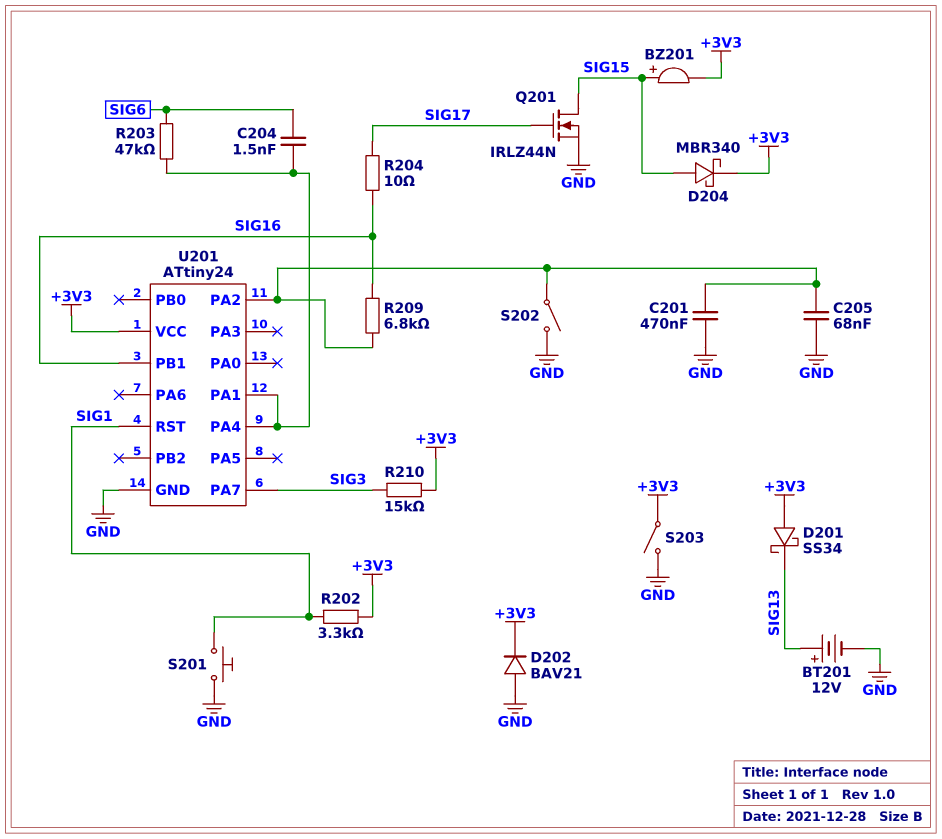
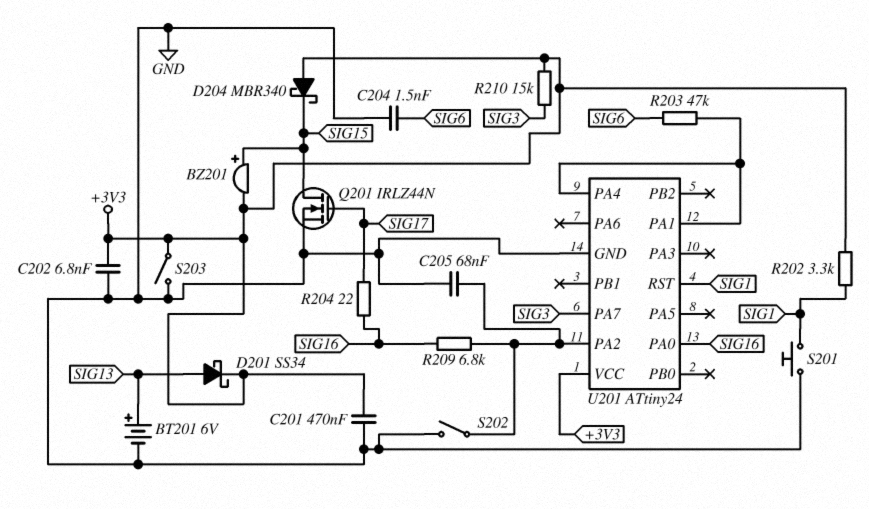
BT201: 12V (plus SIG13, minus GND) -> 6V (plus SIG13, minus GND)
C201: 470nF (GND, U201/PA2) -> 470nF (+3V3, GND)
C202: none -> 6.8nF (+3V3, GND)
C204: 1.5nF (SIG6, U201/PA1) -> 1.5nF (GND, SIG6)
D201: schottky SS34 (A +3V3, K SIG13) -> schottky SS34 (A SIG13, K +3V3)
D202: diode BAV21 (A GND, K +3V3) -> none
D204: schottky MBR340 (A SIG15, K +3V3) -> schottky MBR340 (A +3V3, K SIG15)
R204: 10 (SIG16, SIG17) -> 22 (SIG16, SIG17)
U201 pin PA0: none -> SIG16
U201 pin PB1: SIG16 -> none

#####

Directions for this task
Beginning with the line containing "D204: schottky MBR340", repeat each line of the listing above, exactly, through the last one, and stop there.

Solved exercise
D204: schottky MBR340 (A SIG15, K +3V3) -> schottky MBR340 (A +3V3, K SIG15)
R204: 10 (SIG16, SIG17) -> 22 (SIG16, SIG17)
U201 pin PA0: none -> SIG16
U201 pin PB1: SIG16 -> none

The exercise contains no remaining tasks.